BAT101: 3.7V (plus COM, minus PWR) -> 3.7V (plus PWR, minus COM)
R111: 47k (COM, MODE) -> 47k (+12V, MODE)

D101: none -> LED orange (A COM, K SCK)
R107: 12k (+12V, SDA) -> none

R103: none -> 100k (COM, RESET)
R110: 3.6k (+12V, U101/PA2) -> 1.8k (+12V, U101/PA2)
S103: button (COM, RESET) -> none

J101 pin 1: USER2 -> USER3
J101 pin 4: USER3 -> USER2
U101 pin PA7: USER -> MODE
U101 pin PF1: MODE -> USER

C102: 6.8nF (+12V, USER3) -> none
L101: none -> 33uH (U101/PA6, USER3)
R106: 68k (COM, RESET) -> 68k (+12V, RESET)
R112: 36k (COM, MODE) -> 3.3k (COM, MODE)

◆ ◆ ◆

AIM OF THE EXERCISE: All lines from the one that contains "C102: 6.8nF (+12V, USER3) -> none" to the end of the records above are to be copied exactly; leave out the rest.

TASK SOLUTION:
C102: 6.8nF (+12V, USER3) -> none
L101: none -> 33uH (U101/PA6, USER3)
R106: 68k (COM, RESET) -> 68k (+12V, RESET)
R112: 36k (COM, MODE) -> 3.3k (COM, MODE)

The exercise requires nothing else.